* _YOUR INSTRUCTIONS_
Retype all entries exactly, skipping pictures.

▽

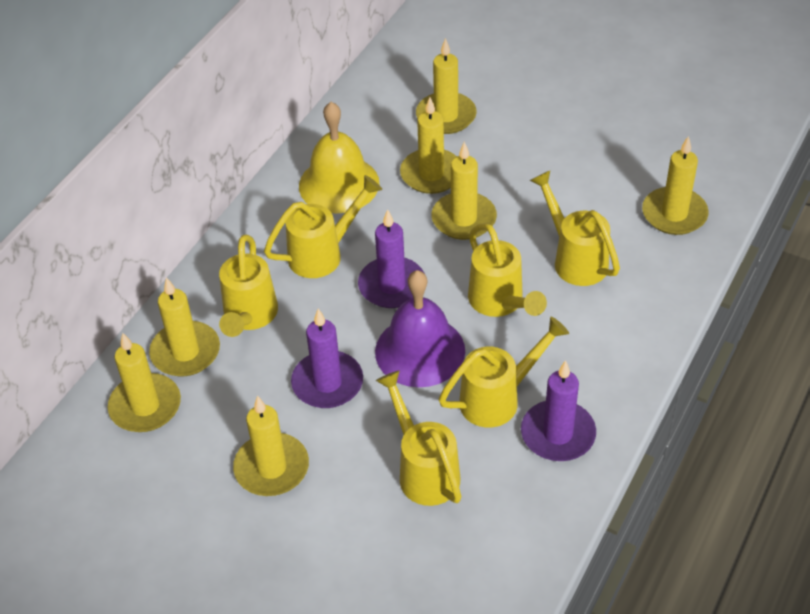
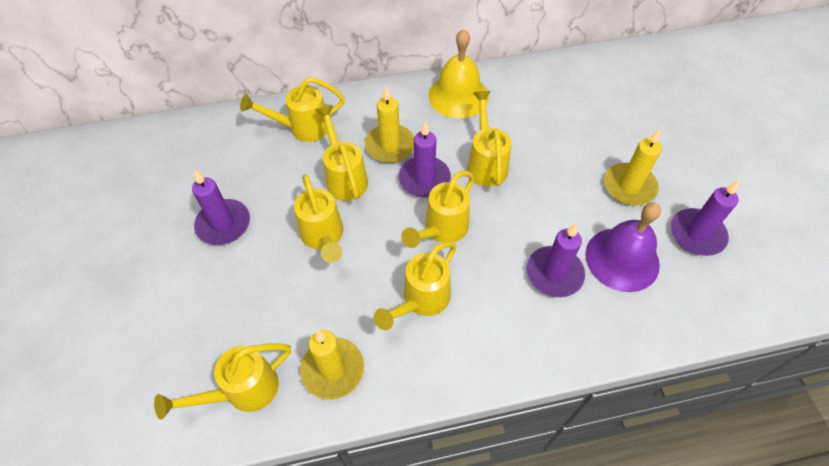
purple candle: 3 -> 4
yellow candle: 7 -> 3
yellow watering can: 6 -> 7

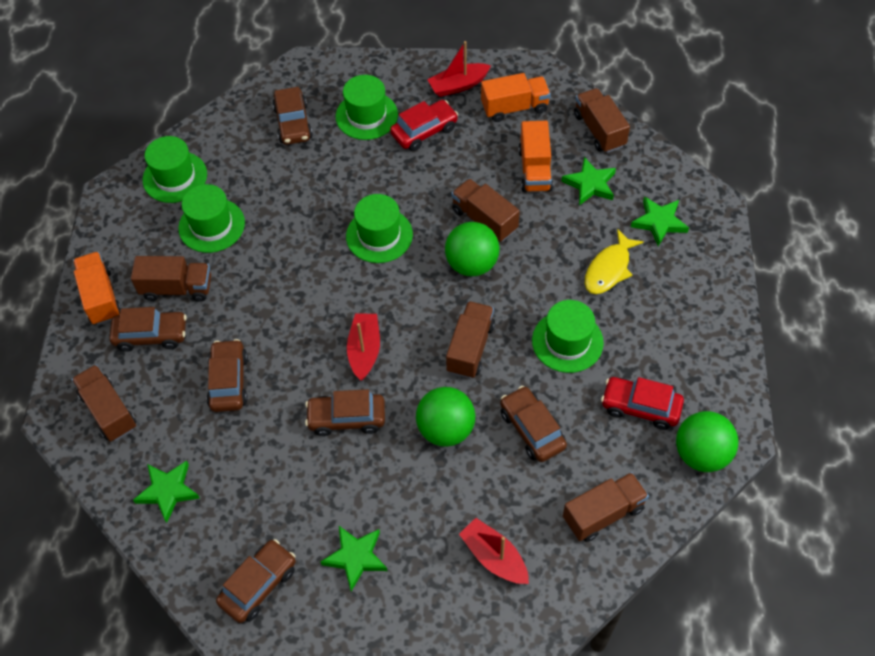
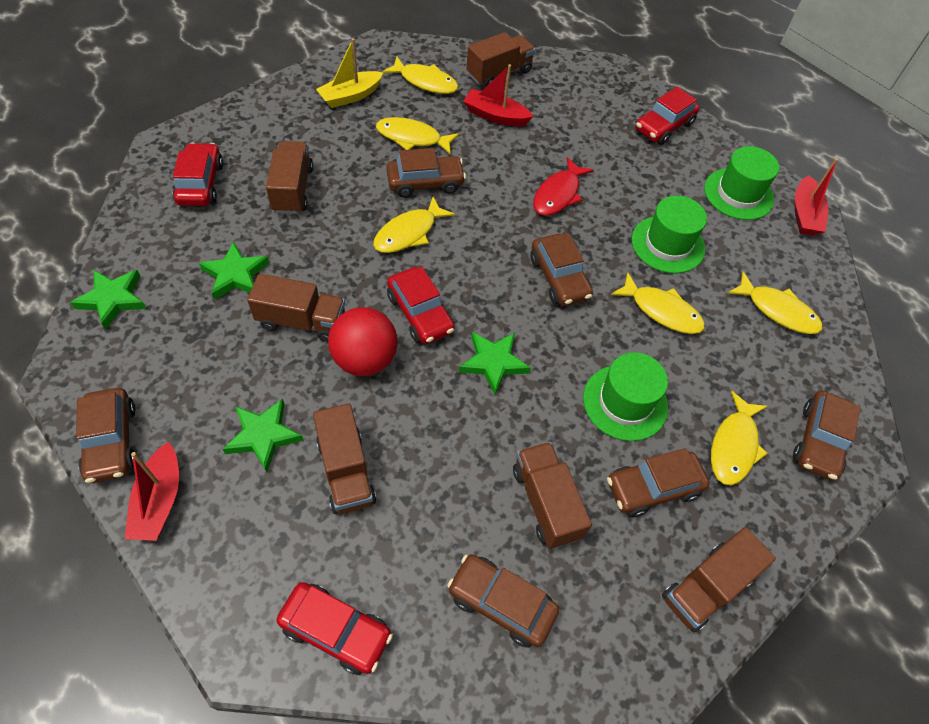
green ball: 3 -> 0
green hat: 5 -> 3
orange truck: 3 -> 0
red ball: 0 -> 1
red car: 2 -> 4
red fish: 0 -> 1
yellow boat: 0 -> 1
yellow fish: 1 -> 6

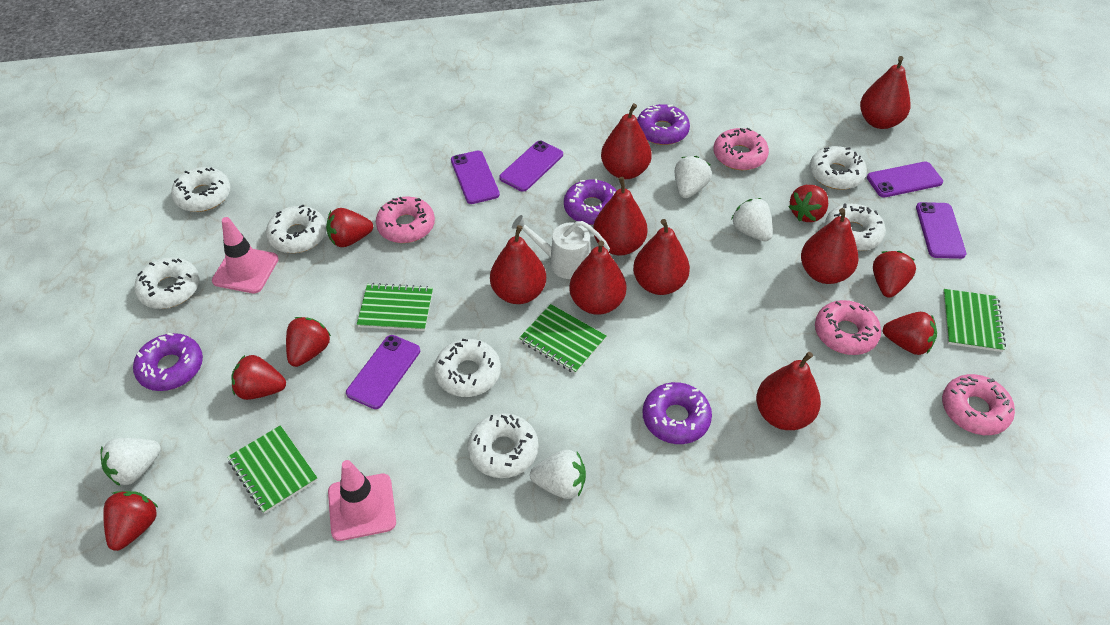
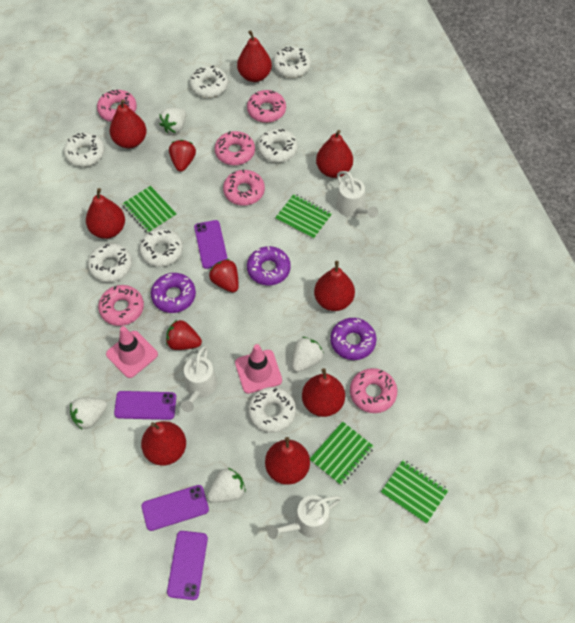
pink donut: 4 -> 6
purple donut: 4 -> 3
purple phone: 5 -> 4
red strawberry: 7 -> 3
white watering can: 1 -> 3

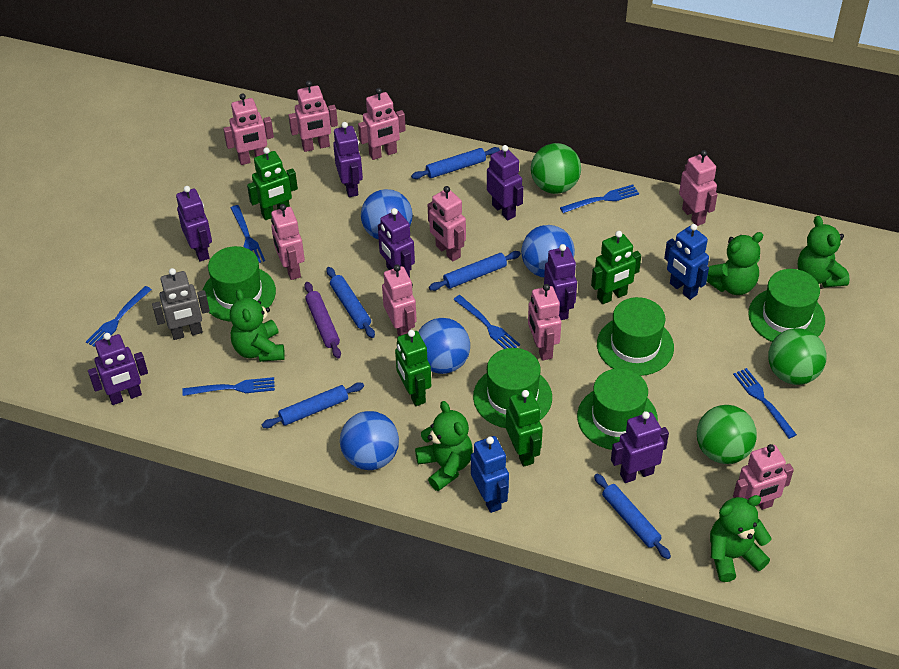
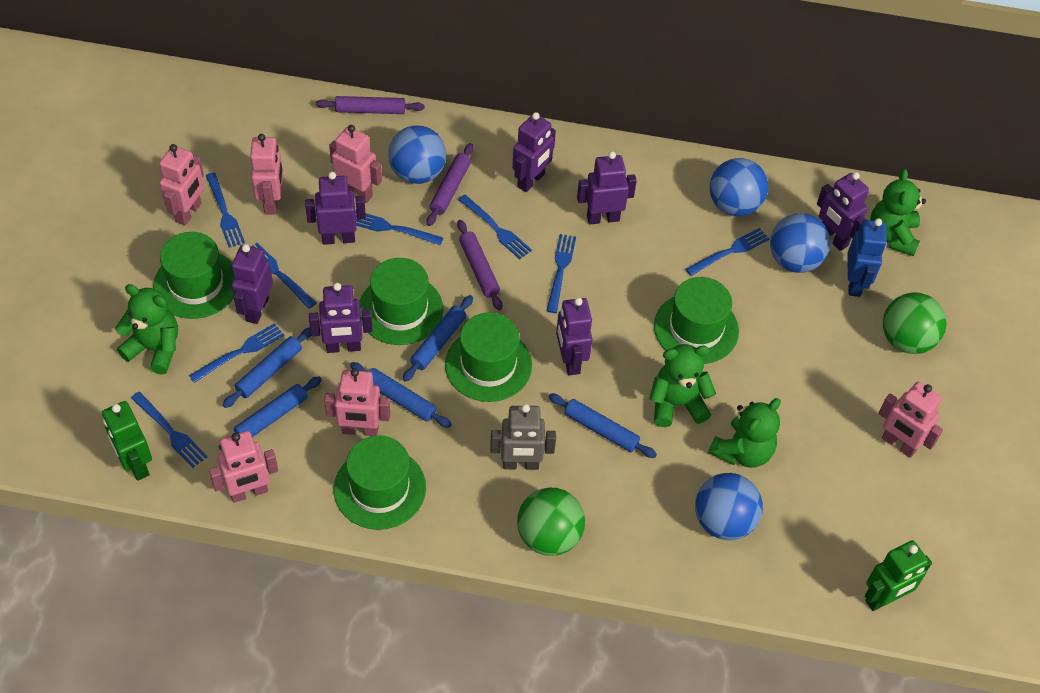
blue fork: 6 -> 8
blue robot: 2 -> 1
green ball: 3 -> 2
green robot: 4 -> 2
green teddy bear: 5 -> 4
pink robot: 9 -> 6
purple rolling pin: 1 -> 3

△

* _WRITTEN ANSWER_
purple candle: 3 -> 4
yellow candle: 7 -> 3
yellow watering can: 6 -> 7

green ball: 3 -> 0
green hat: 5 -> 3
orange truck: 3 -> 0
red ball: 0 -> 1
red car: 2 -> 4
red fish: 0 -> 1
yellow boat: 0 -> 1
yellow fish: 1 -> 6

pink donut: 4 -> 6
purple donut: 4 -> 3
purple phone: 5 -> 4
red strawberry: 7 -> 3
white watering can: 1 -> 3

blue fork: 6 -> 8
blue robot: 2 -> 1
green ball: 3 -> 2
green robot: 4 -> 2
green teddy bear: 5 -> 4
pink robot: 9 -> 6
purple rolling pin: 1 -> 3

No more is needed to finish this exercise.